Saved entries:
☆ ☆ ☆ ☆

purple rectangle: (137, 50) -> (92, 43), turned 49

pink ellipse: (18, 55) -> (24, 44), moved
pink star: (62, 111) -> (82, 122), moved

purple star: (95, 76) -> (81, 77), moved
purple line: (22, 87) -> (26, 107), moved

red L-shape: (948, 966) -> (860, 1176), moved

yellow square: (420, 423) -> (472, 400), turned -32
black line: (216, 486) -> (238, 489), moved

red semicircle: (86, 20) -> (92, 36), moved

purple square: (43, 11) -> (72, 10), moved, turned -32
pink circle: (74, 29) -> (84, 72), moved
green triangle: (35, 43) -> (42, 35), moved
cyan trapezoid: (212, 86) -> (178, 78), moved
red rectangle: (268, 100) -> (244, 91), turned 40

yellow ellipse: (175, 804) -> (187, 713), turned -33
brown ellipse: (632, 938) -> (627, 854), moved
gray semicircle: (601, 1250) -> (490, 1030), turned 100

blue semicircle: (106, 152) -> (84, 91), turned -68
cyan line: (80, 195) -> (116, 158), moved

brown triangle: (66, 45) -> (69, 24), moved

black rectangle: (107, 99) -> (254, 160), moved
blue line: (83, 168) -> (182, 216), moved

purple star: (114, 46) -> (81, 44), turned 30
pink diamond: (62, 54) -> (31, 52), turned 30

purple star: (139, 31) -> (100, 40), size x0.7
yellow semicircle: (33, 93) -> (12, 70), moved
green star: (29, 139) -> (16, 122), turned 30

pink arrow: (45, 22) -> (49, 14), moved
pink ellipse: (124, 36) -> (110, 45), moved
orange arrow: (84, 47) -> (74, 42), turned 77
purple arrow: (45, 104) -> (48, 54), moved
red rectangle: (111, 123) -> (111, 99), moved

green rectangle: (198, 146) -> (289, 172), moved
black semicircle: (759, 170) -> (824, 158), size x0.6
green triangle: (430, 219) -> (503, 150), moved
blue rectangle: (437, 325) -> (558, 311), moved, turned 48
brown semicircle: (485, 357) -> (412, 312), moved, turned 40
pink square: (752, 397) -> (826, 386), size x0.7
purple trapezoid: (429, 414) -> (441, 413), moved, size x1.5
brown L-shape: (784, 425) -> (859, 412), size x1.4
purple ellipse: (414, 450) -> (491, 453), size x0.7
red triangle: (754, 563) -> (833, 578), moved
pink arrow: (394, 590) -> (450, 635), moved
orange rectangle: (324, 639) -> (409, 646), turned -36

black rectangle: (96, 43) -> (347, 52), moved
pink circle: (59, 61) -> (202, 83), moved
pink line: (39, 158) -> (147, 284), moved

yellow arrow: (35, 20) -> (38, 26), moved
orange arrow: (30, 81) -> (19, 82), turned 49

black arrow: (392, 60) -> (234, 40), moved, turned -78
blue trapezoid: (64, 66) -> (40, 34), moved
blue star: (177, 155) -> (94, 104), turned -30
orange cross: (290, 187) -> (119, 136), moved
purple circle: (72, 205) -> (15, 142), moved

☆ ☆ ☆ ☆

DIRECTIONS: Copy out, from the data above, every line holding the word "triangle".

WRITTEN ANSWER:
green triangle: (35, 43) -> (42, 35), moved
brown triangle: (66, 45) -> (69, 24), moved
green triangle: (430, 219) -> (503, 150), moved
red triangle: (754, 563) -> (833, 578), moved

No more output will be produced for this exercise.